EXERCISE GOAL:
Copy each of the following items word for word, with no changes to any line.

MATERIAL PROVIDED:
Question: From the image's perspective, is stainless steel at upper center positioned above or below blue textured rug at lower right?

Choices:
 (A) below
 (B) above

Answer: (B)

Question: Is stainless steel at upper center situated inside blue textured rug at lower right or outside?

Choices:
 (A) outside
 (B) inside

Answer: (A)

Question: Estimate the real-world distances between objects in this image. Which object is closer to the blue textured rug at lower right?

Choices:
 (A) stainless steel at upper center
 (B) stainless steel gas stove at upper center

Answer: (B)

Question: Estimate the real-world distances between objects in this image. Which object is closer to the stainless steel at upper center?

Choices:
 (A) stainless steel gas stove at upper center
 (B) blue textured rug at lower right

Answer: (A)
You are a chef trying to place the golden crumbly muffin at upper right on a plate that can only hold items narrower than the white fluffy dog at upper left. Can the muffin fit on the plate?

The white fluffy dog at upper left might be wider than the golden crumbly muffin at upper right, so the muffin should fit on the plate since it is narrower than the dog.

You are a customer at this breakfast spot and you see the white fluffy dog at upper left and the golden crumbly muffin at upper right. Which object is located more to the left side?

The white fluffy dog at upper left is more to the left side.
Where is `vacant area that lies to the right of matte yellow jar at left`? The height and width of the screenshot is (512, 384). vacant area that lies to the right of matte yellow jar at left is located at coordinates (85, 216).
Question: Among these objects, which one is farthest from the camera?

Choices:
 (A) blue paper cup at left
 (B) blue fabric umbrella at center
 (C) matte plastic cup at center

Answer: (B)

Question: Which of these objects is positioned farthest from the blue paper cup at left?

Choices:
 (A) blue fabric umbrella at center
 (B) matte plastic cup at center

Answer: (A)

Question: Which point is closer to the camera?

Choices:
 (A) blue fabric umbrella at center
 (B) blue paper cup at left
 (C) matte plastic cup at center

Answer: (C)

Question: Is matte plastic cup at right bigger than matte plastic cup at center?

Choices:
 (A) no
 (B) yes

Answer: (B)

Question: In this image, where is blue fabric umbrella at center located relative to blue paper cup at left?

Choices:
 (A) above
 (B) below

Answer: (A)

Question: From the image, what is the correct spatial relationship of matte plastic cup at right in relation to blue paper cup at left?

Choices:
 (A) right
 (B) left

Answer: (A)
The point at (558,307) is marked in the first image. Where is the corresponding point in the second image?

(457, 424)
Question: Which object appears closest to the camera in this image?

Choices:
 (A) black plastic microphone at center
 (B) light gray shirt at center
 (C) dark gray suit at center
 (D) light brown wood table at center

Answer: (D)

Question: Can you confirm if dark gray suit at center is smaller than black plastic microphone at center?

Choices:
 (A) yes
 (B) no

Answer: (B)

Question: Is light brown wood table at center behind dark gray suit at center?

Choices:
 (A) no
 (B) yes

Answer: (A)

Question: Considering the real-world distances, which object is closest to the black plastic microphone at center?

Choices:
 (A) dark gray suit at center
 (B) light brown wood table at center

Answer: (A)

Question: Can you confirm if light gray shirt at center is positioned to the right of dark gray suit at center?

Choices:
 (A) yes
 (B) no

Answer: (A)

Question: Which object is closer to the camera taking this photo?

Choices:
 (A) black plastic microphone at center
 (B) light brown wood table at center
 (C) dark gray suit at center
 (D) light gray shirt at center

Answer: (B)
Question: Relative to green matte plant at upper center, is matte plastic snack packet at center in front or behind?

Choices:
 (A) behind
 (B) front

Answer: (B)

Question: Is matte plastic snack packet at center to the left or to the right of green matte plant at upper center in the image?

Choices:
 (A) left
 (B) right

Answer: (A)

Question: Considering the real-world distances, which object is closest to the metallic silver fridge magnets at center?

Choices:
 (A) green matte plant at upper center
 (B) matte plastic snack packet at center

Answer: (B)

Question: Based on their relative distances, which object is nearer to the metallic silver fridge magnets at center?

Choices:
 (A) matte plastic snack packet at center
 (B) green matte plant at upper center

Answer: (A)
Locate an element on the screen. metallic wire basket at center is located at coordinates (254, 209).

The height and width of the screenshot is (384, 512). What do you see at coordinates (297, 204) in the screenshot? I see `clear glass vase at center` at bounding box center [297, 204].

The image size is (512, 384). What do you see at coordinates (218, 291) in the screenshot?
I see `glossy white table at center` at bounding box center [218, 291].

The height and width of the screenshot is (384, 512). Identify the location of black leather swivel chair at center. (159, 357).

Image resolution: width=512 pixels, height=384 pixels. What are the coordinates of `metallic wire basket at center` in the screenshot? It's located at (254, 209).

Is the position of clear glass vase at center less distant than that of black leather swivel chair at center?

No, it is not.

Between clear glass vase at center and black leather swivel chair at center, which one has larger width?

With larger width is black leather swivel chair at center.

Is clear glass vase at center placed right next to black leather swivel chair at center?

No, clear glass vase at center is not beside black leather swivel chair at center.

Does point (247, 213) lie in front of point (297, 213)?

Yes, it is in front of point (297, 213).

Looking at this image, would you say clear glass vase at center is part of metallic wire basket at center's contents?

YOUR RESPONSE:
Question: From the image's perspective, is stainless steel at upper center positioned above or below blue textured rug at lower right?

Choices:
 (A) below
 (B) above

Answer: (B)

Question: Is stainless steel at upper center situated inside blue textured rug at lower right or outside?

Choices:
 (A) outside
 (B) inside

Answer: (A)

Question: Estimate the real-world distances between objects in this image. Which object is closer to the blue textured rug at lower right?

Choices:
 (A) stainless steel at upper center
 (B) stainless steel gas stove at upper center

Answer: (B)

Question: Estimate the real-world distances between objects in this image. Which object is closer to the stainless steel at upper center?

Choices:
 (A) stainless steel gas stove at upper center
 (B) blue textured rug at lower right

Answer: (A)
You are a chef trying to place the golden crumbly muffin at upper right on a plate that can only hold items narrower than the white fluffy dog at upper left. Can the muffin fit on the plate?

The white fluffy dog at upper left might be wider than the golden crumbly muffin at upper right, so the muffin should fit on the plate since it is narrower than the dog.

You are a customer at this breakfast spot and you see the white fluffy dog at upper left and the golden crumbly muffin at upper right. Which object is located more to the left side?

The white fluffy dog at upper left is more to the left side.
Where is `vacant area that lies to the right of matte yellow jar at left`? The height and width of the screenshot is (512, 384). vacant area that lies to the right of matte yellow jar at left is located at coordinates (85, 216).
Question: Among these objects, which one is farthest from the camera?

Choices:
 (A) blue paper cup at left
 (B) blue fabric umbrella at center
 (C) matte plastic cup at center

Answer: (B)

Question: Which of these objects is positioned farthest from the blue paper cup at left?

Choices:
 (A) blue fabric umbrella at center
 (B) matte plastic cup at center

Answer: (A)

Question: Which point is closer to the camera?

Choices:
 (A) blue fabric umbrella at center
 (B) blue paper cup at left
 (C) matte plastic cup at center

Answer: (C)

Question: Is matte plastic cup at right bigger than matte plastic cup at center?

Choices:
 (A) no
 (B) yes

Answer: (B)

Question: In this image, where is blue fabric umbrella at center located relative to blue paper cup at left?

Choices:
 (A) above
 (B) below

Answer: (A)

Question: From the image, what is the correct spatial relationship of matte plastic cup at right in relation to blue paper cup at left?

Choices:
 (A) right
 (B) left

Answer: (A)
The point at (558,307) is marked in the first image. Where is the corresponding point in the second image?

(457, 424)
Question: Which object appears closest to the camera in this image?

Choices:
 (A) black plastic microphone at center
 (B) light gray shirt at center
 (C) dark gray suit at center
 (D) light brown wood table at center

Answer: (D)

Question: Can you confirm if dark gray suit at center is smaller than black plastic microphone at center?

Choices:
 (A) yes
 (B) no

Answer: (B)

Question: Is light brown wood table at center behind dark gray suit at center?

Choices:
 (A) no
 (B) yes

Answer: (A)

Question: Considering the real-world distances, which object is closest to the black plastic microphone at center?

Choices:
 (A) dark gray suit at center
 (B) light brown wood table at center

Answer: (A)

Question: Can you confirm if light gray shirt at center is positioned to the right of dark gray suit at center?

Choices:
 (A) yes
 (B) no

Answer: (A)

Question: Which object is closer to the camera taking this photo?

Choices:
 (A) black plastic microphone at center
 (B) light brown wood table at center
 (C) dark gray suit at center
 (D) light gray shirt at center

Answer: (B)
Question: Relative to green matte plant at upper center, is matte plastic snack packet at center in front or behind?

Choices:
 (A) behind
 (B) front

Answer: (B)

Question: Is matte plastic snack packet at center to the left or to the right of green matte plant at upper center in the image?

Choices:
 (A) left
 (B) right

Answer: (A)

Question: Considering the real-world distances, which object is closest to the metallic silver fridge magnets at center?

Choices:
 (A) green matte plant at upper center
 (B) matte plastic snack packet at center

Answer: (B)

Question: Based on their relative distances, which object is nearer to the metallic silver fridge magnets at center?

Choices:
 (A) matte plastic snack packet at center
 (B) green matte plant at upper center

Answer: (A)
Locate an element on the screen. metallic wire basket at center is located at coordinates (254, 209).

The height and width of the screenshot is (384, 512). What do you see at coordinates (297, 204) in the screenshot? I see `clear glass vase at center` at bounding box center [297, 204].

The image size is (512, 384). What do you see at coordinates (218, 291) in the screenshot?
I see `glossy white table at center` at bounding box center [218, 291].

The height and width of the screenshot is (384, 512). Identify the location of black leather swivel chair at center. (159, 357).

Image resolution: width=512 pixels, height=384 pixels. What are the coordinates of `metallic wire basket at center` in the screenshot? It's located at (254, 209).

Is the position of clear glass vase at center less distant than that of black leather swivel chair at center?

No, it is not.

Between clear glass vase at center and black leather swivel chair at center, which one has larger width?

With larger width is black leather swivel chair at center.

Is clear glass vase at center placed right next to black leather swivel chair at center?

No, clear glass vase at center is not beside black leather swivel chair at center.

Does point (247, 213) lie in front of point (297, 213)?

Yes, it is in front of point (297, 213).

Looking at this image, would you say clear glass vase at center is part of metallic wire basket at center's contents?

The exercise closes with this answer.